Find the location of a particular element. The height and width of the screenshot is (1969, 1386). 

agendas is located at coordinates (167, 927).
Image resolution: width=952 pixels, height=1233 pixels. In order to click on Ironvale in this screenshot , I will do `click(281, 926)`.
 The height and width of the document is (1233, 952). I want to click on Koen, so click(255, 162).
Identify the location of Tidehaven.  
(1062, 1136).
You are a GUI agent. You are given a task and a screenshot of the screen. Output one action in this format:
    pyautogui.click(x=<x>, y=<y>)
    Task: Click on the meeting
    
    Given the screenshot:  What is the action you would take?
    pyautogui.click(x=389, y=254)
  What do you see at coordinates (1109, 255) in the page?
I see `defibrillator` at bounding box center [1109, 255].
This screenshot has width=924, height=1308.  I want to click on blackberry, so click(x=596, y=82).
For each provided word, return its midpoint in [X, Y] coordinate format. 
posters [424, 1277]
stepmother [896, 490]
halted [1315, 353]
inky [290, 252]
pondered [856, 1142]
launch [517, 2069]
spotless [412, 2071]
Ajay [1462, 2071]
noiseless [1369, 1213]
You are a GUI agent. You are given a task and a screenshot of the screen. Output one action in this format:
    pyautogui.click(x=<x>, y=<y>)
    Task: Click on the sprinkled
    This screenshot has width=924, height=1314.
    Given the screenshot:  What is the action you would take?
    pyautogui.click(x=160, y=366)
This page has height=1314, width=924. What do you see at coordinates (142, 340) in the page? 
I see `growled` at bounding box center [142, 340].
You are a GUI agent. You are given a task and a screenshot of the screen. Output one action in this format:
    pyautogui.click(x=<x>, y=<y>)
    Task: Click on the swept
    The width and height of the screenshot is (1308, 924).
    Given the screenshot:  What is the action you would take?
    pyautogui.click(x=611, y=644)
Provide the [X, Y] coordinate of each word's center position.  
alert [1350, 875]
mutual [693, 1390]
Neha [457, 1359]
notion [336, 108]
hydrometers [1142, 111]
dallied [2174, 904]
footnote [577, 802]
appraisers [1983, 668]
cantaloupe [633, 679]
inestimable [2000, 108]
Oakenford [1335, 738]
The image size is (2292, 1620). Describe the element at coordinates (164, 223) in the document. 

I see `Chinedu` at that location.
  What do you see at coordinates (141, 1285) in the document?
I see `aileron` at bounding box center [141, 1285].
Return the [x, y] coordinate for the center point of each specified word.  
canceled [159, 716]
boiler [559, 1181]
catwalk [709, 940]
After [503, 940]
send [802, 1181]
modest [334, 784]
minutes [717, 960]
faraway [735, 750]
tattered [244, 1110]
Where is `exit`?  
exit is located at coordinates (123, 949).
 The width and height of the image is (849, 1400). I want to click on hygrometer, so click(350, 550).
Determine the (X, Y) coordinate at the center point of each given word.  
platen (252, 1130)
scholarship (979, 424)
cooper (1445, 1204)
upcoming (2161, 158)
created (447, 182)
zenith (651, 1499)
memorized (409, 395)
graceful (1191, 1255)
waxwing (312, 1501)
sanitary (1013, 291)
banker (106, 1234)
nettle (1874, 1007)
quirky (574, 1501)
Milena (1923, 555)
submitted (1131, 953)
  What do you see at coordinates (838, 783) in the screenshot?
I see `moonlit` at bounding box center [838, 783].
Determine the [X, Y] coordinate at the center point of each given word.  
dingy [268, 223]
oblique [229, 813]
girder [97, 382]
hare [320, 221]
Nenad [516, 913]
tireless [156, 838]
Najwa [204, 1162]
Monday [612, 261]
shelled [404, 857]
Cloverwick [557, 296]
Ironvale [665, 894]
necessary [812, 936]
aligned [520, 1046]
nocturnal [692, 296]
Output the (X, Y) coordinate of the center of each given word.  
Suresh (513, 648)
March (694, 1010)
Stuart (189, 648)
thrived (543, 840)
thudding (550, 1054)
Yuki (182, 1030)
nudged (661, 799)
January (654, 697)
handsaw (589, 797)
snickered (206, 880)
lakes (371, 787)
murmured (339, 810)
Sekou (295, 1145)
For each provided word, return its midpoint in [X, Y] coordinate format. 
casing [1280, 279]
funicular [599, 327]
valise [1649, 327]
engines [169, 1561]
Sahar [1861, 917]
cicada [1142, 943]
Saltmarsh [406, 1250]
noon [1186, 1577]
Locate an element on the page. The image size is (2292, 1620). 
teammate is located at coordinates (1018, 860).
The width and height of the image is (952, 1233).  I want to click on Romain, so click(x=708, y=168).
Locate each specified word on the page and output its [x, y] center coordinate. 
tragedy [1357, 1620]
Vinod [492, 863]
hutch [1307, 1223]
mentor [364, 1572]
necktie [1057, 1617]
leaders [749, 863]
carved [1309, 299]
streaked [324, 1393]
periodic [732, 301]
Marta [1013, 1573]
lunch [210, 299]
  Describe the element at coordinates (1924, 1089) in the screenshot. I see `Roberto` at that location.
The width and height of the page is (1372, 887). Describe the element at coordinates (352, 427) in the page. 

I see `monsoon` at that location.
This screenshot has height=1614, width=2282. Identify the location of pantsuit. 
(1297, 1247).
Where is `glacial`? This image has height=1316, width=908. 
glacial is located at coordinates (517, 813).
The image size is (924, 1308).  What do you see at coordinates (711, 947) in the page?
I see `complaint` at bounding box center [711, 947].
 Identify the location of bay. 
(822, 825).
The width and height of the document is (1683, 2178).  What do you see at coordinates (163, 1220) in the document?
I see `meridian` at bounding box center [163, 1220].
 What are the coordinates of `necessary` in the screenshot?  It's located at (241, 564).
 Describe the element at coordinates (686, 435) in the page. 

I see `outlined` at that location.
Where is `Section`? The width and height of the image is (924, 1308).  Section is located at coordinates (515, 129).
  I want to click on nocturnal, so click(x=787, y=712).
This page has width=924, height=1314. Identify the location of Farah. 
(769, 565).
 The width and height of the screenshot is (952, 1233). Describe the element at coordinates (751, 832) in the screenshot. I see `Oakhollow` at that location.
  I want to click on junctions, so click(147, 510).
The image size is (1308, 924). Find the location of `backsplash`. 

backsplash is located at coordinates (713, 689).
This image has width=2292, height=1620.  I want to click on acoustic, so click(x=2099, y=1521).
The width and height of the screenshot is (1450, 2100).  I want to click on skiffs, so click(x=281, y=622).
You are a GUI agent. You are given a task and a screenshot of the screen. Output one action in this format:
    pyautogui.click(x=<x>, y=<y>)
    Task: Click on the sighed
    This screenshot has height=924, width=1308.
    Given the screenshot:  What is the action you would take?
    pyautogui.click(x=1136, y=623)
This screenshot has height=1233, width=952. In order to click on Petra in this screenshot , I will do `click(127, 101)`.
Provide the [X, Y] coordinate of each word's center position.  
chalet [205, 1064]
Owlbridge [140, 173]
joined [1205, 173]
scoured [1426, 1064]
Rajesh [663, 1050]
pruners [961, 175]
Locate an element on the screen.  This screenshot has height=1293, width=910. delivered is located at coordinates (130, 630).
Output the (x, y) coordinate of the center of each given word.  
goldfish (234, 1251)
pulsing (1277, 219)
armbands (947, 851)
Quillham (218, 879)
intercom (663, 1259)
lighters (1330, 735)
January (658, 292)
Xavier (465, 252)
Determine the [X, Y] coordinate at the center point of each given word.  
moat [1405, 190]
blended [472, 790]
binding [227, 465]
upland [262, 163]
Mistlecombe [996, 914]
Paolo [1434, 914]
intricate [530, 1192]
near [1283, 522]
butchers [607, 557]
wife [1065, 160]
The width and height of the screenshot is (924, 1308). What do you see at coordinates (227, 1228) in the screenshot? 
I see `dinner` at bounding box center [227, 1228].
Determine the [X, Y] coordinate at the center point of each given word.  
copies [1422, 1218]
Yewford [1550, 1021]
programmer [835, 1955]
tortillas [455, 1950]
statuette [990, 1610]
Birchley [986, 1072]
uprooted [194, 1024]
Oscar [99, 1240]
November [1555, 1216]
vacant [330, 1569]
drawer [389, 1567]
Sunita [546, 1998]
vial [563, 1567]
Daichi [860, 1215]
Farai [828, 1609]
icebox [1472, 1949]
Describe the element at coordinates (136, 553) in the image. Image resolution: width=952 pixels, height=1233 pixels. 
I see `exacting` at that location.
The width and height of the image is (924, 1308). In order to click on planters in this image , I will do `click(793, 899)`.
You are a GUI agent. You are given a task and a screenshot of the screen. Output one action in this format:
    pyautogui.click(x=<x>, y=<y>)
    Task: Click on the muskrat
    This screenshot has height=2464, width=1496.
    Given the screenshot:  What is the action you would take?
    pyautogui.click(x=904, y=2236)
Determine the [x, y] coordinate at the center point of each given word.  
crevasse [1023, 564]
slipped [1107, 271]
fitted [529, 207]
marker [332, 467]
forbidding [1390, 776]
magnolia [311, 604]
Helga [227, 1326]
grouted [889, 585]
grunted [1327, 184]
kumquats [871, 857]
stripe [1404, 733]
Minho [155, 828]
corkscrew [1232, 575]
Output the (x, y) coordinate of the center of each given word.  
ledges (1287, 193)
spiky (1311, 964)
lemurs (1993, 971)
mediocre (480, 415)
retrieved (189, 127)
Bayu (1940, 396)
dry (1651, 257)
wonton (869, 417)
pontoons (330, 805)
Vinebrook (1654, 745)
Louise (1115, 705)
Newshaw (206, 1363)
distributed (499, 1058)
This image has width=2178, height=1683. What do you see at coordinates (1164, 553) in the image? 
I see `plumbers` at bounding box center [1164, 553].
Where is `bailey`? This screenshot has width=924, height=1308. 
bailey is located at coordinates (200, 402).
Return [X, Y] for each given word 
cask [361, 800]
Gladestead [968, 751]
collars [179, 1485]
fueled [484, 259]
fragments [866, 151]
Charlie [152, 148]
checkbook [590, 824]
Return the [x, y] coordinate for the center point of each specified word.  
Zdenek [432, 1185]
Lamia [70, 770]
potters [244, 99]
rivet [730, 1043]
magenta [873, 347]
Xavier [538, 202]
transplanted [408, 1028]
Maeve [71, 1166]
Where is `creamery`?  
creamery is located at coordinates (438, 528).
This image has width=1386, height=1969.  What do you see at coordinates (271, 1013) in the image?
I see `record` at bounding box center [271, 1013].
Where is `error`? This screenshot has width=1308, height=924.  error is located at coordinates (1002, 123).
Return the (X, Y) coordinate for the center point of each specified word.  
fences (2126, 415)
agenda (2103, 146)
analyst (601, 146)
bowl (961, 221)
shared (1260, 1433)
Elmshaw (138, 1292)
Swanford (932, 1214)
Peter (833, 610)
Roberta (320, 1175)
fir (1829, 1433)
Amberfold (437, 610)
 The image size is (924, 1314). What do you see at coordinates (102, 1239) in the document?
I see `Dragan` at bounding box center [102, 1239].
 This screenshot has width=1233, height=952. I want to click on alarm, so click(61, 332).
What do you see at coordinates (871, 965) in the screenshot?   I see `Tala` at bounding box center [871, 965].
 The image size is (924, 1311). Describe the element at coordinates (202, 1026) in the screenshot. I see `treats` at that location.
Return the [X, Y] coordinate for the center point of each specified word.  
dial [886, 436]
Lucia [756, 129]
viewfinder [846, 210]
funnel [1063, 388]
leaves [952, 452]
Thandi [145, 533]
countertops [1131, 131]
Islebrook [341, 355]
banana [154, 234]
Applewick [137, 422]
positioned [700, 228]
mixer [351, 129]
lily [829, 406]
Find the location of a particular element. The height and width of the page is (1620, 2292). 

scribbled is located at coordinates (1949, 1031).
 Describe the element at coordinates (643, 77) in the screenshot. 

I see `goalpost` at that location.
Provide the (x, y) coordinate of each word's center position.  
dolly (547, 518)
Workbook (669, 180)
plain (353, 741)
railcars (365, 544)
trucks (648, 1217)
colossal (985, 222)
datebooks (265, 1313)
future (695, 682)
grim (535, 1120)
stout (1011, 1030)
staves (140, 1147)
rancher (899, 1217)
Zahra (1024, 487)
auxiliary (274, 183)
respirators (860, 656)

━━━━━━━━━━━━━━━━━━━━━━━━━━━━━━

*Requirements:* Turn the lines of the material above, from the line containing "fueled [484, 259]" through the line containing "center [271, 1013].", inclusive, into a JSON list of strings with one string per line. Leave out blank lines.

*Answer below:*
[
  "fueled [484, 259]",
  "fragments [866, 151]",
  "Charlie [152, 148]",
  "checkbook [590, 824]",
  "Return the [x, y] coordinate for the center point of each specified word.  ",
  "Zdenek [432, 1185]",
  "Lamia [70, 770]",
  "potters [244, 99]",
  "rivet [730, 1043]",
  "magenta [873, 347]",
  "Xavier [538, 202]",
  "transplanted [408, 1028]",
  "Maeve [71, 1166]",
  "Where is `creamery`?  ",
  "creamery is located at coordinates (438, 528).",
  "This image has width=1386, height=1969.  What do you see at coordinates (271, 1013) in the image?",
  "I see `record` at bounding box center [271, 1013]."
]